#### WHAT NEEDS TO BE DONE:
Transcribe the listing verbatim. Do not carry over any pictures.

#### DATASET CONTENT:
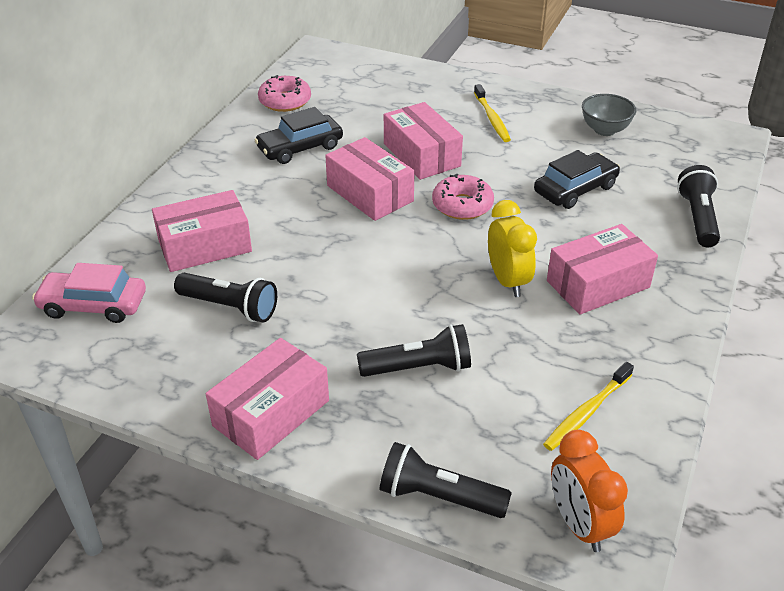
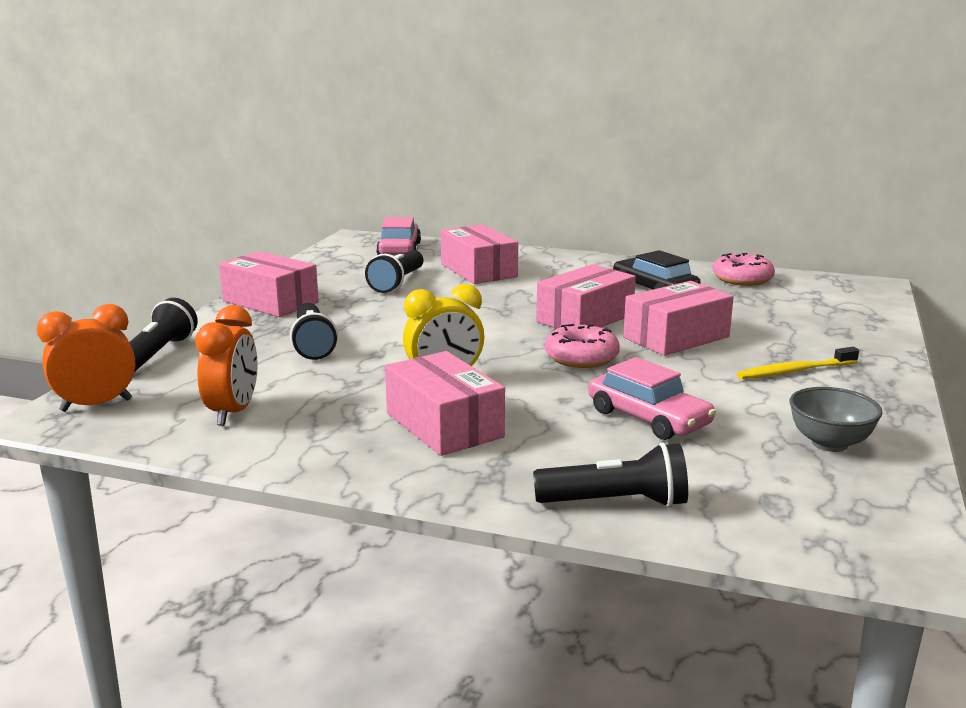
camera: 85 degrees right, 20 degrees down
black car [534,150,620,209] -> pink car [588,357,716,440]
yellow toothbrush [543,362,634,451] -> orange clock [195,305,258,426]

#### YOUR RESPONSE:
camera: 85 degrees right, 20 degrees down
black car [534,150,620,209] -> pink car [588,357,716,440]
yellow toothbrush [543,362,634,451] -> orange clock [195,305,258,426]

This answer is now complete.